Problem details
Without changing a word, copy every line of the listing below and leave out the images.

Data for processing
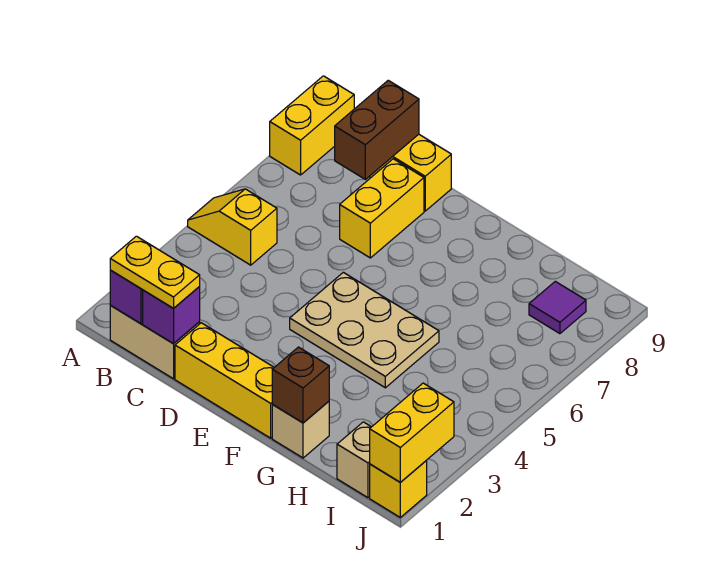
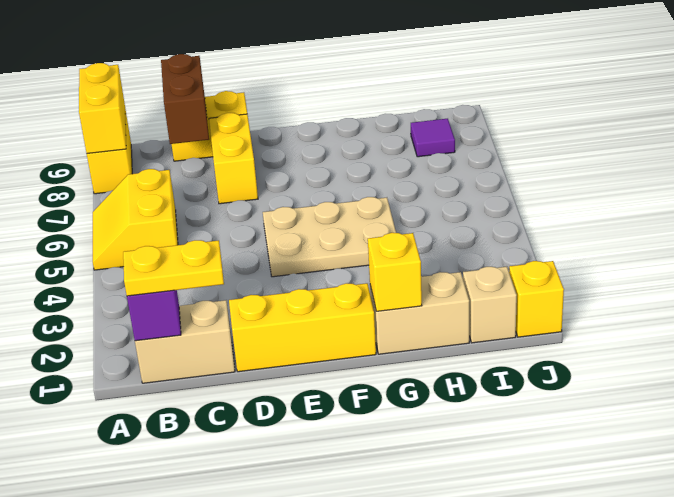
yellow 1x2 slope [188,189,277,265] -> yellow 2x2 slope [93,169,178,270]
purple 1x1 brick [143,287,200,344] -> none
tan 1x1 brick [272,401,329,458] -> tan 1x2 brick [370,272,469,354]
brown 1x1 brick [272,347,329,423] -> yellow 1x1 brick [368,233,422,311]
yellow 1x2 brick [370,383,454,482] -> yellow 1x2 brick moved to [79,63,126,153]

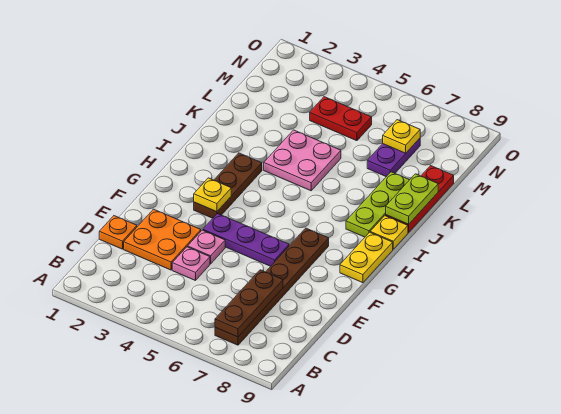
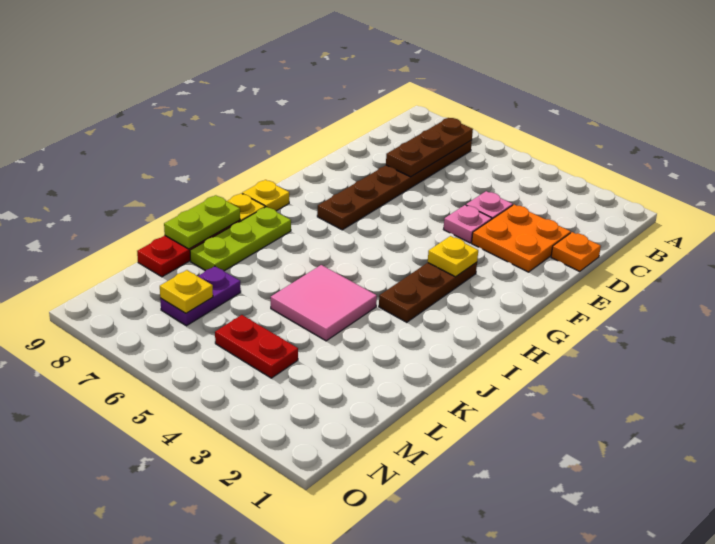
purple 1x3 plate [203,214,289,266] -> none
yellow 1x2 plate [340,232,393,283] -> yellow 1x1 plate [242,180,289,211]
pink 2x2 plate [264,130,341,191] -> pink 2x2 tile [271,265,377,341]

Response area
yellow 1x2 slope [188,189,277,265] -> yellow 2x2 slope [93,169,178,270]
purple 1x1 brick [143,287,200,344] -> none
tan 1x1 brick [272,401,329,458] -> tan 1x2 brick [370,272,469,354]
brown 1x1 brick [272,347,329,423] -> yellow 1x1 brick [368,233,422,311]
yellow 1x2 brick [370,383,454,482] -> yellow 1x2 brick moved to [79,63,126,153]

purple 1x3 plate [203,214,289,266] -> none
yellow 1x2 plate [340,232,393,283] -> yellow 1x1 plate [242,180,289,211]
pink 2x2 plate [264,130,341,191] -> pink 2x2 tile [271,265,377,341]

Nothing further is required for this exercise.